→ Aim of the task
For the data below, transcribe the part that opens with the line containing "(463, 287) = (626, 261): yellow" and closes with the line containing "(227, 421) = (516, 363): blue", exactly and with no pictures.

→ Stored data
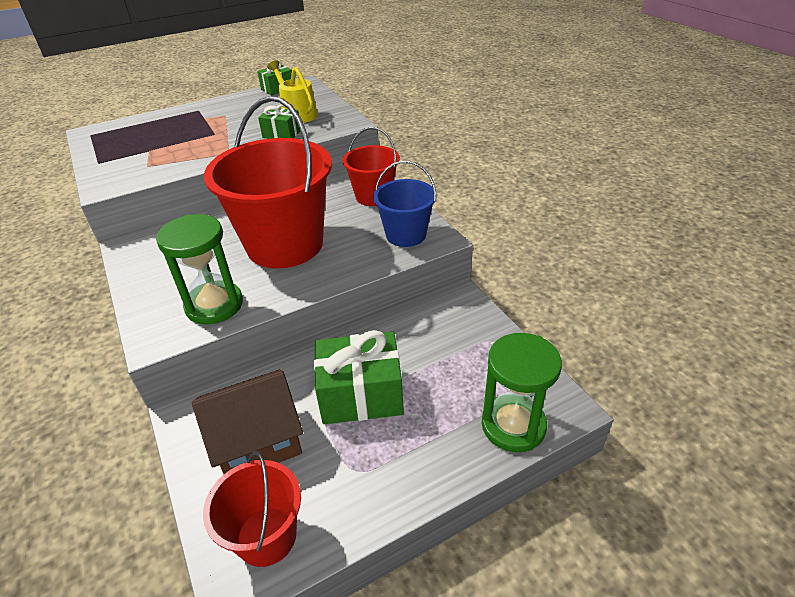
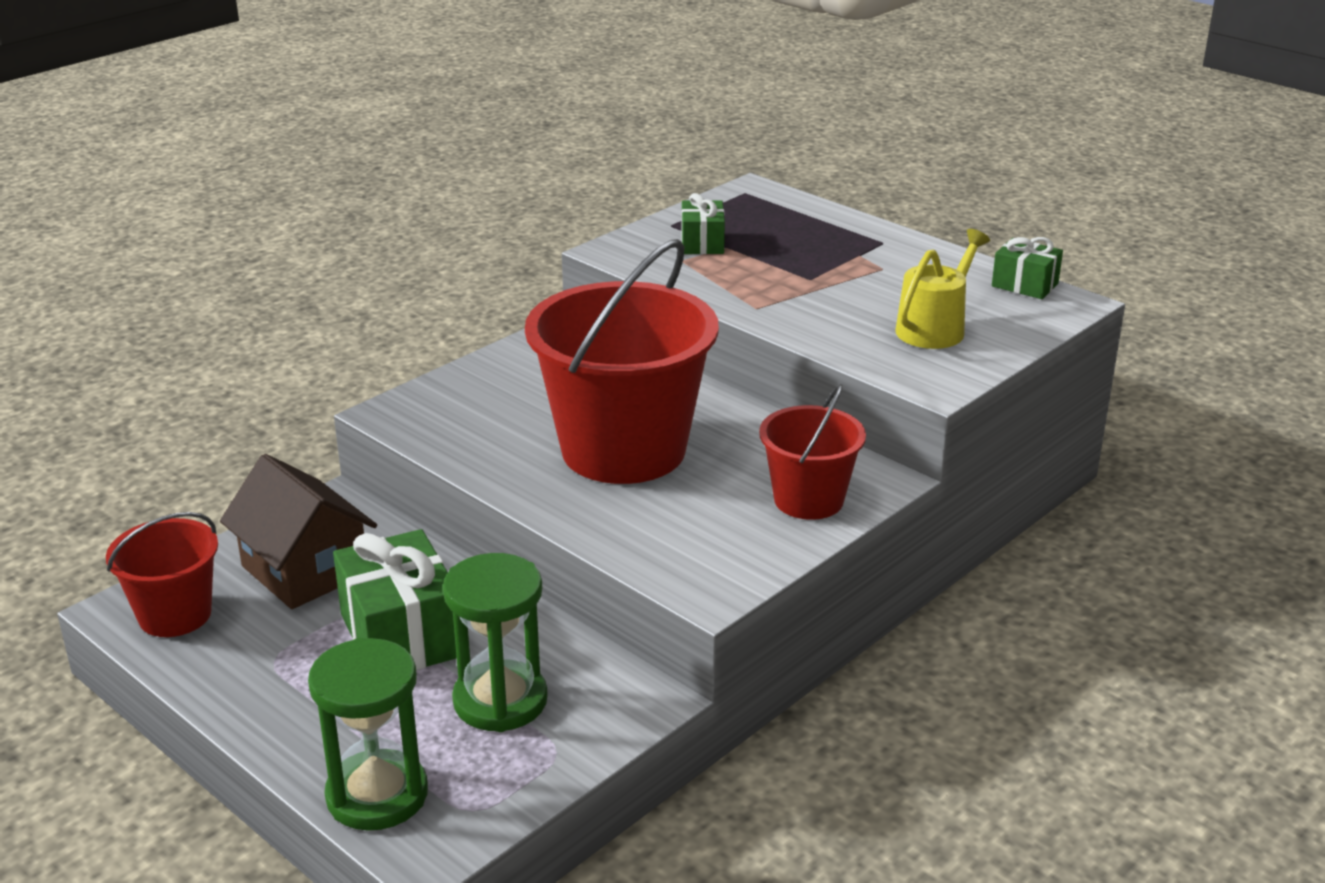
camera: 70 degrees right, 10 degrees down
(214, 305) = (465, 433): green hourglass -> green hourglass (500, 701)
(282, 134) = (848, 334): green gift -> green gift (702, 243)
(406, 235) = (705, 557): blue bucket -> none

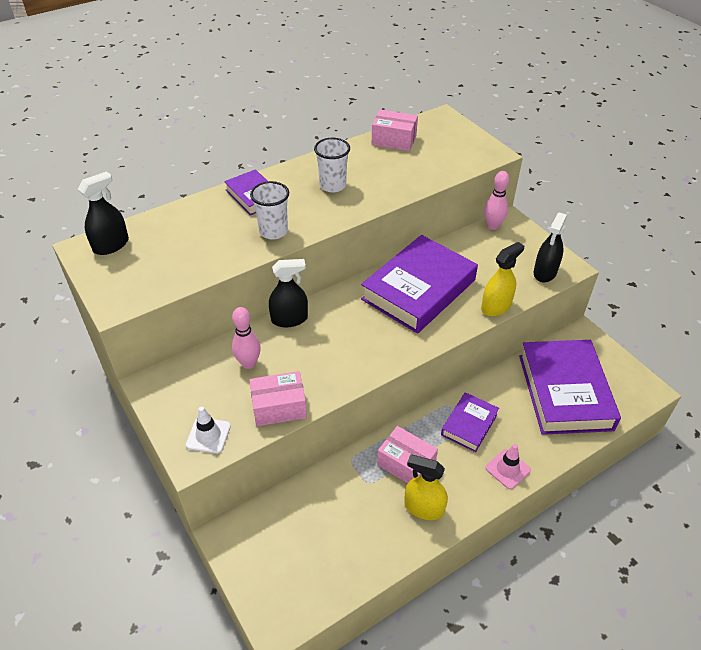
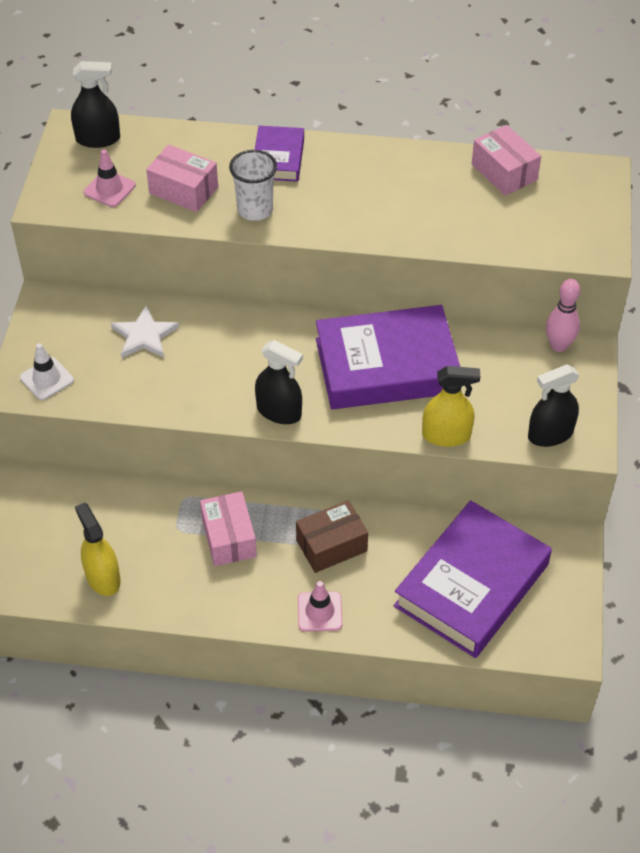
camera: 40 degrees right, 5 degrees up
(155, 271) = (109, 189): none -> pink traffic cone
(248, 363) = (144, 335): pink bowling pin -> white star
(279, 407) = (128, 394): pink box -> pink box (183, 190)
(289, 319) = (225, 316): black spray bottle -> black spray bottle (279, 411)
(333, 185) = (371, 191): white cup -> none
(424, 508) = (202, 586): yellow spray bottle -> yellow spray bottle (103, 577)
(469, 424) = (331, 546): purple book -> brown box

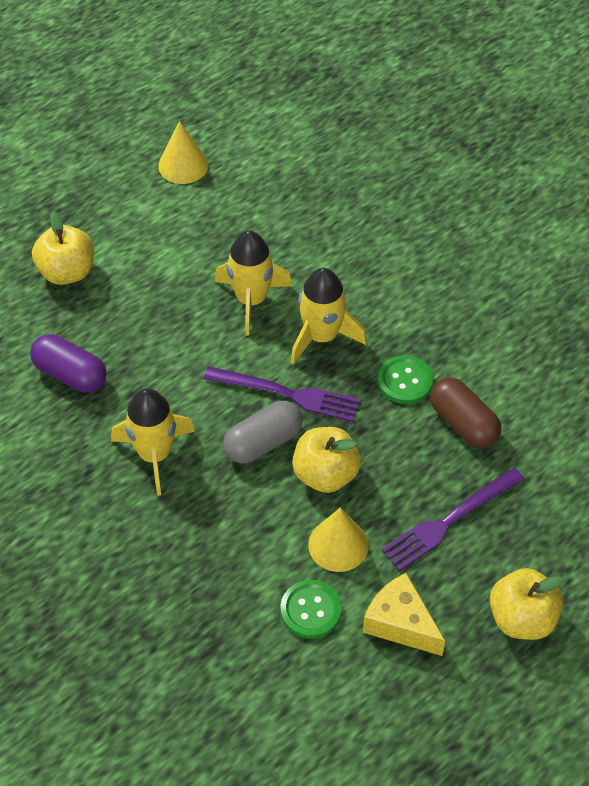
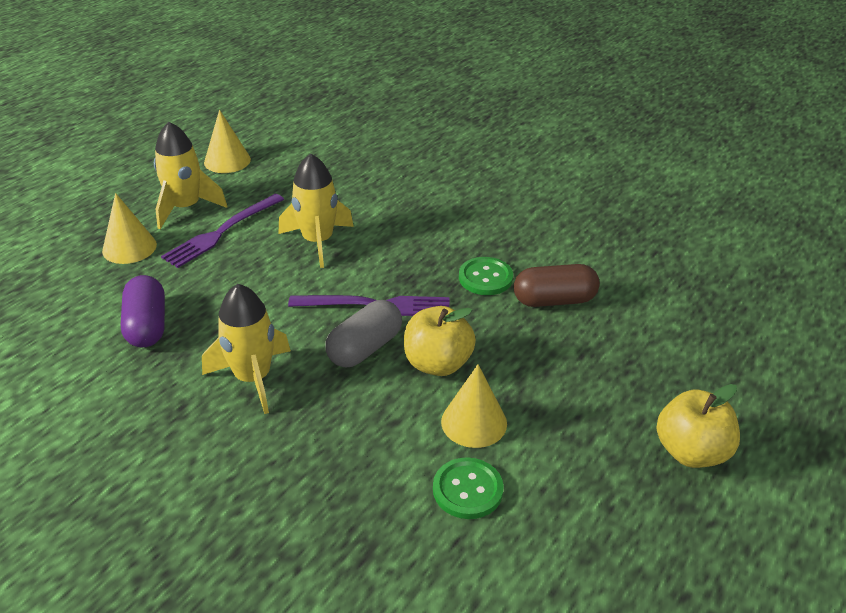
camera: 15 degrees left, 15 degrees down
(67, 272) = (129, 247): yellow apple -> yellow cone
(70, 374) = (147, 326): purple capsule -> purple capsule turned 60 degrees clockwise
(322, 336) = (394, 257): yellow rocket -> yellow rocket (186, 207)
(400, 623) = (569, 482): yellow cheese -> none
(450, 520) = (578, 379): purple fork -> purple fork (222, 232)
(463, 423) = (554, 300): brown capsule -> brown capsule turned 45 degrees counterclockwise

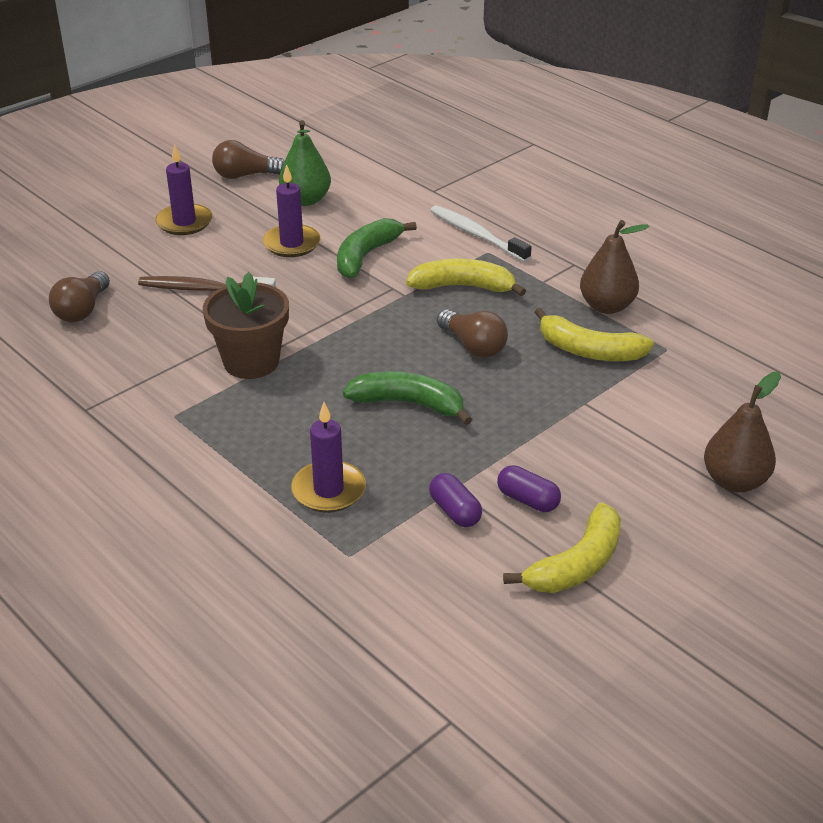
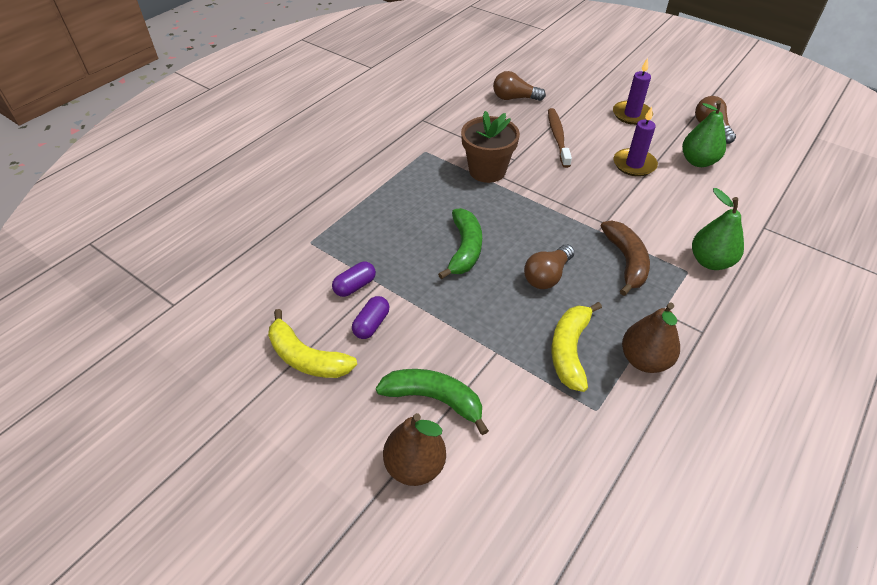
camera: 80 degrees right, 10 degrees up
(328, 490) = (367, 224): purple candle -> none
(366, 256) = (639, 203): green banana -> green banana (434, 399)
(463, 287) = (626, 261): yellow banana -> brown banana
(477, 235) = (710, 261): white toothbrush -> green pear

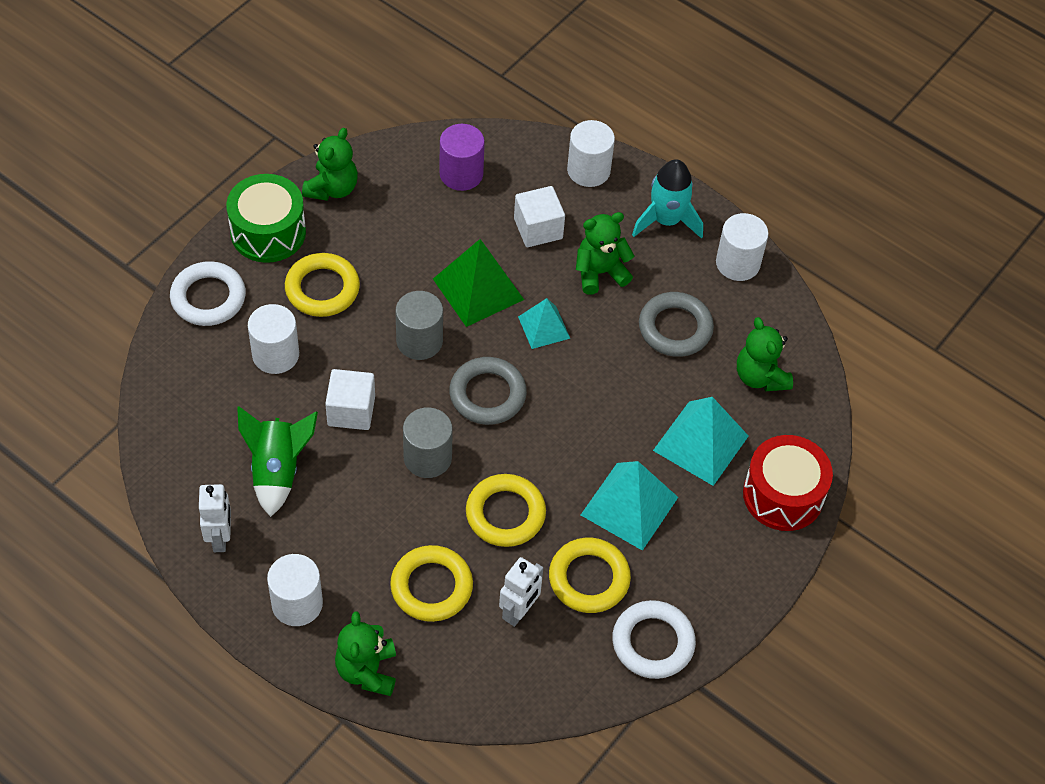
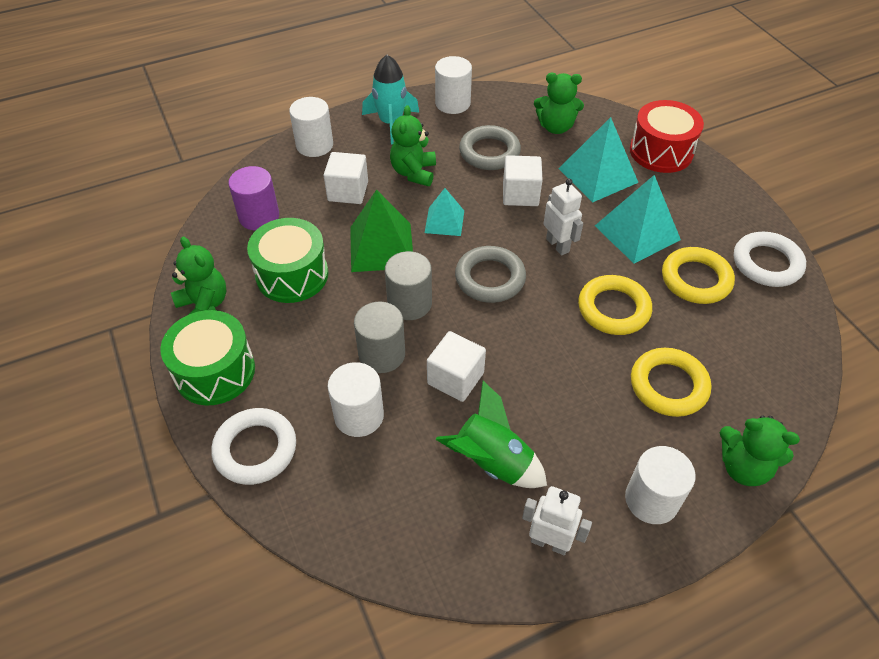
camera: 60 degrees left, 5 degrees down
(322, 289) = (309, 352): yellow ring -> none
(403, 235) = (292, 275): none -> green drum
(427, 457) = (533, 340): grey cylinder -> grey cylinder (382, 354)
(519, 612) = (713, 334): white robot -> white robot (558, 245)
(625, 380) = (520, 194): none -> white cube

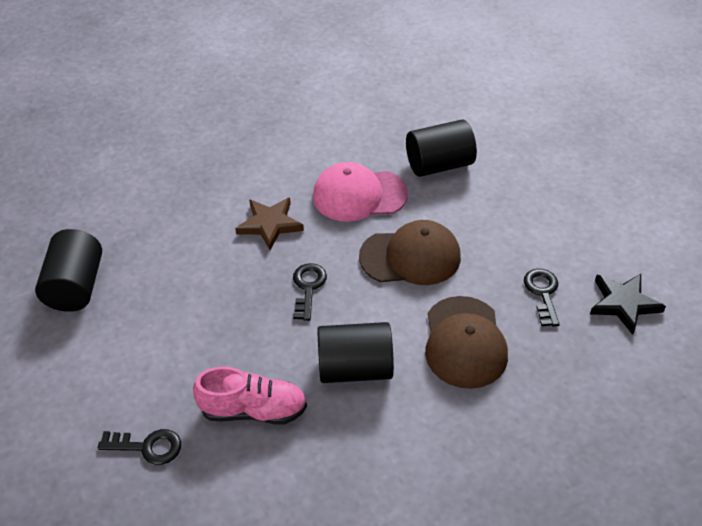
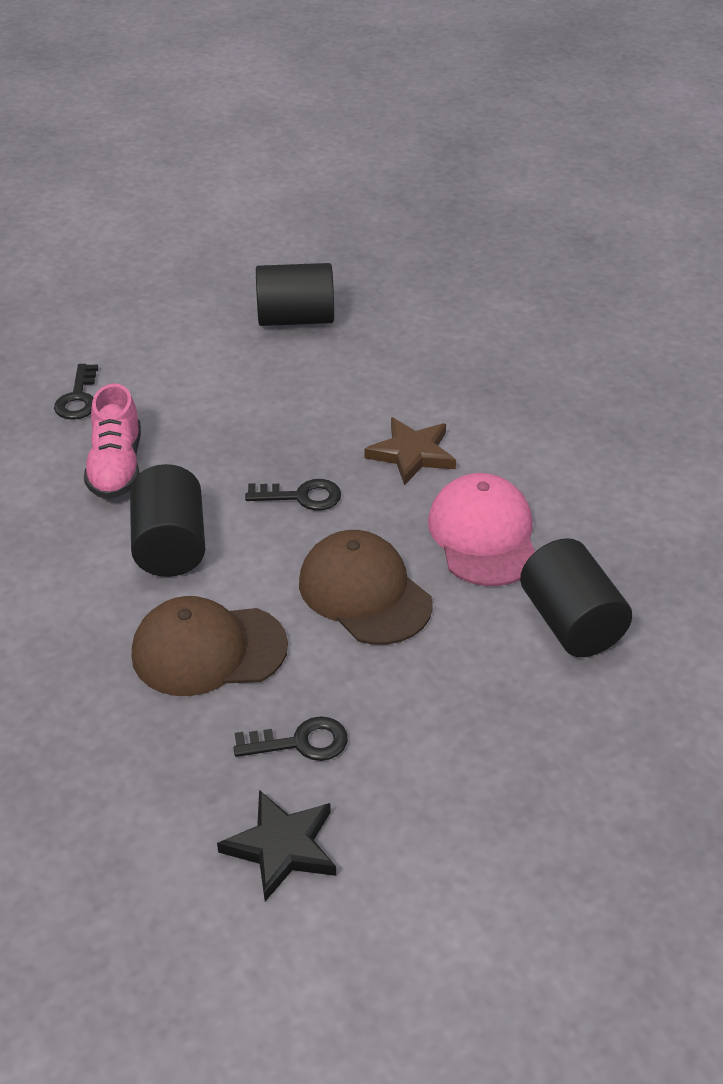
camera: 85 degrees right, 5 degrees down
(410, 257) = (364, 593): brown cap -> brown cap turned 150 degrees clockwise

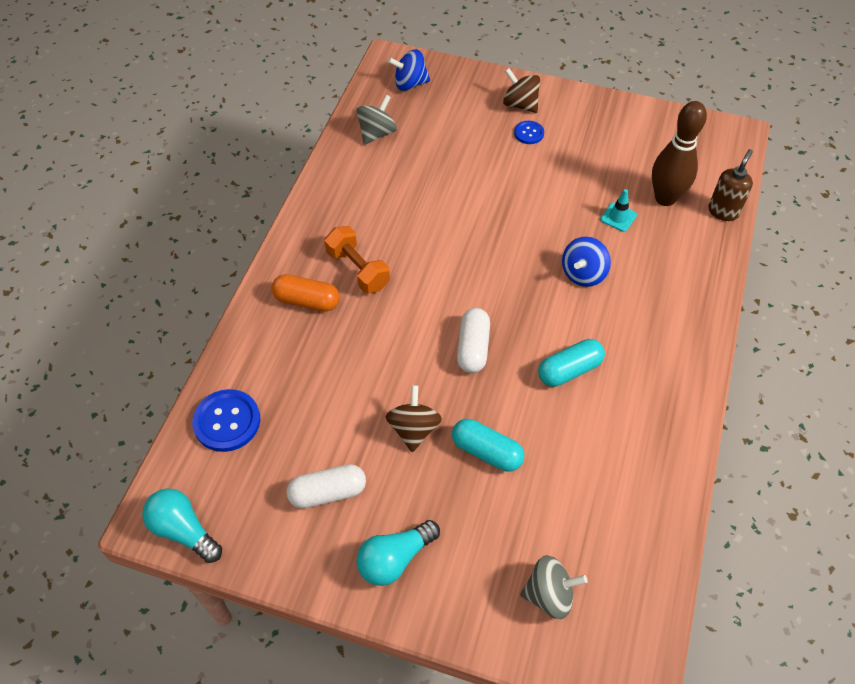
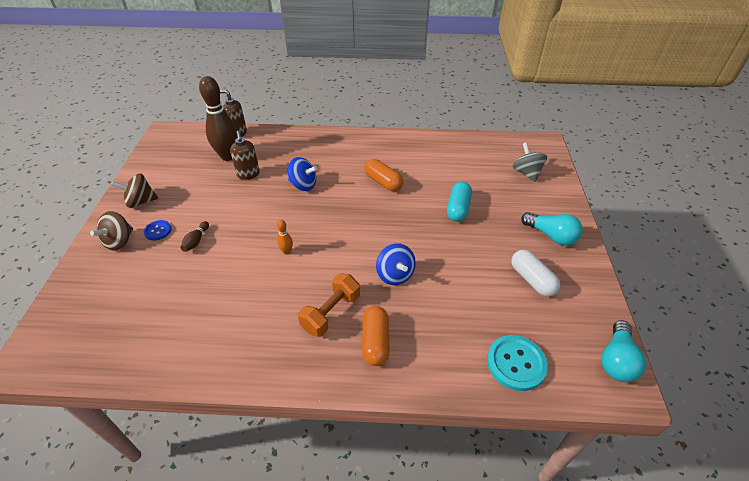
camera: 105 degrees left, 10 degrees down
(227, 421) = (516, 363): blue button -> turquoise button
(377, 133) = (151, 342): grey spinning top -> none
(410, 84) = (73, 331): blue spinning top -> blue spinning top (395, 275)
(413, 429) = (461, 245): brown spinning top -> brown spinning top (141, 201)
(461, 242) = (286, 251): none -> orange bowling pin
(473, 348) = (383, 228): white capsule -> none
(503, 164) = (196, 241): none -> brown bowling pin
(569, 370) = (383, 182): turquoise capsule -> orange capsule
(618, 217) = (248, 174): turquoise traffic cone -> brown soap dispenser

→ Problem solution
(463, 287) = (626, 261): yellow banana -> brown banana
(477, 235) = (710, 261): white toothbrush -> green pear

camera: 60 degrees left, 5 degrees down
(322, 289) = (309, 352): yellow ring -> none
(403, 235) = (292, 275): none -> green drum
(427, 457) = (533, 340): grey cylinder -> grey cylinder (382, 354)
(519, 612) = (713, 334): white robot -> white robot (558, 245)
(625, 380) = (520, 194): none -> white cube

camera: 85 degrees right, 5 degrees down
(410, 257) = (364, 593): brown cap -> brown cap turned 150 degrees clockwise

camera: 105 degrees left, 10 degrees down
(227, 421) = (516, 363): blue button -> turquoise button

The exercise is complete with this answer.